Work required> Take the line that has "green key [318,191,354,232]" in it and every line after it to the end of the entries, and reproduce them exactly.

Scene image comparisons>

= Beginning of Section =

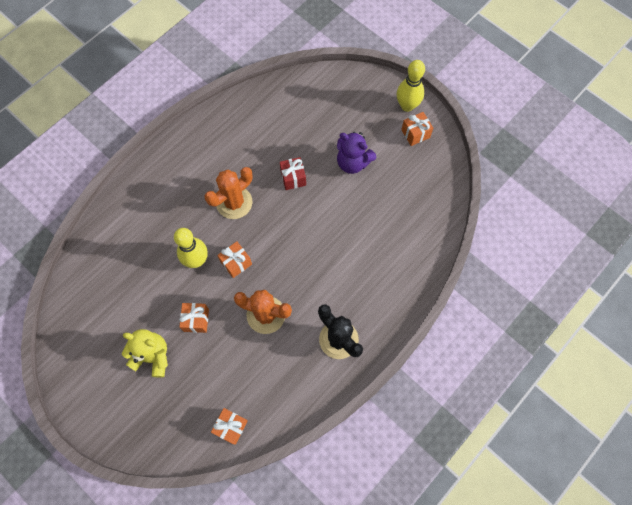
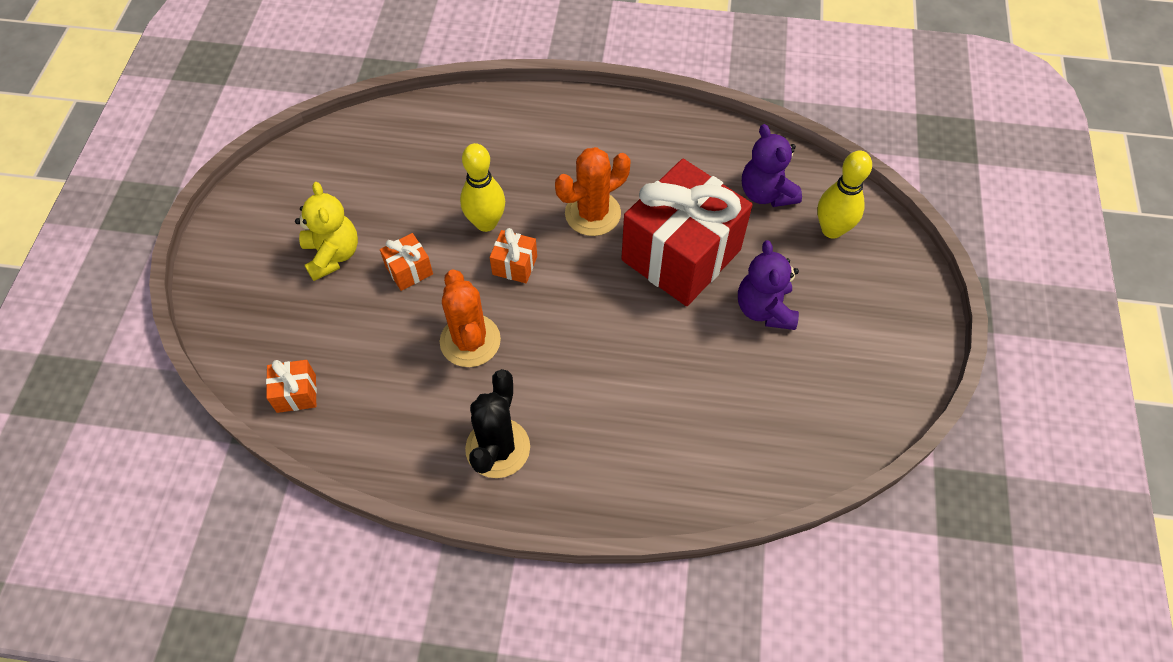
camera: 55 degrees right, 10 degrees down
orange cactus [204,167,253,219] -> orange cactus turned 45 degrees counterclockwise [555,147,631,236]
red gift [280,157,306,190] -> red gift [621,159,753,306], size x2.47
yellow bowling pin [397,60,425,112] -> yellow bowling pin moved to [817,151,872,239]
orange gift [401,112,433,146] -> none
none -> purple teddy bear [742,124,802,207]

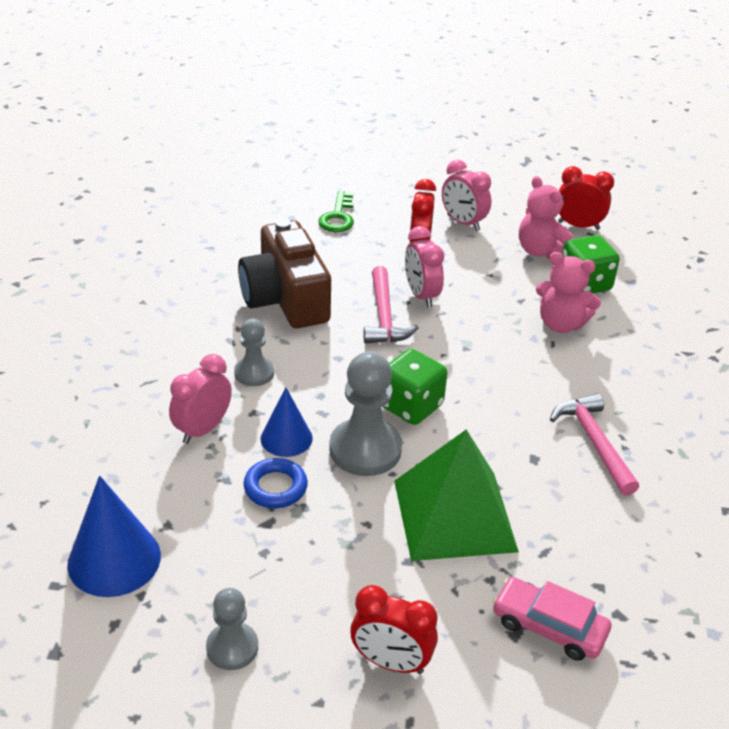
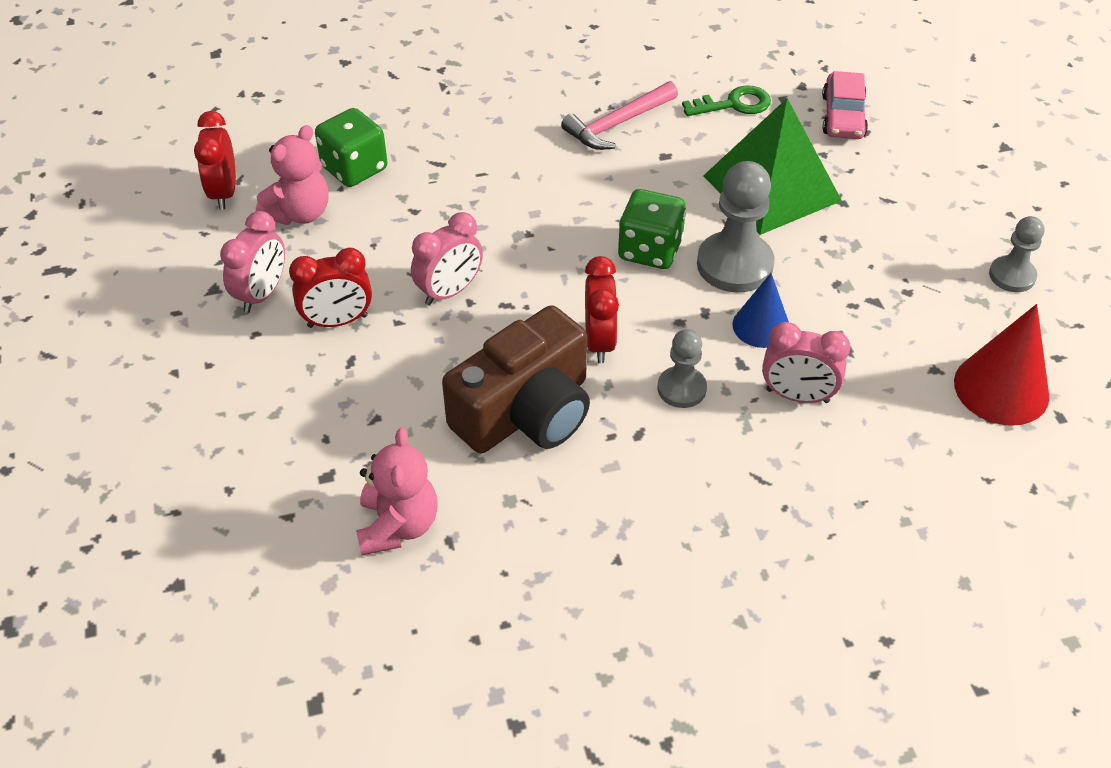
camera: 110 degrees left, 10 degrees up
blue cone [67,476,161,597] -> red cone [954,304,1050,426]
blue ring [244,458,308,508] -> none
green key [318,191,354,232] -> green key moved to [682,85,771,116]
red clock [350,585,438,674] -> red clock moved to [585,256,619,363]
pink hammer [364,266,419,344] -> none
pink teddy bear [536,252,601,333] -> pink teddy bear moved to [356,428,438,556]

= End of Section =

Response to the task>
green key [318,191,354,232] -> green key moved to [682,85,771,116]
red clock [350,585,438,674] -> red clock moved to [585,256,619,363]
pink hammer [364,266,419,344] -> none
pink teddy bear [536,252,601,333] -> pink teddy bear moved to [356,428,438,556]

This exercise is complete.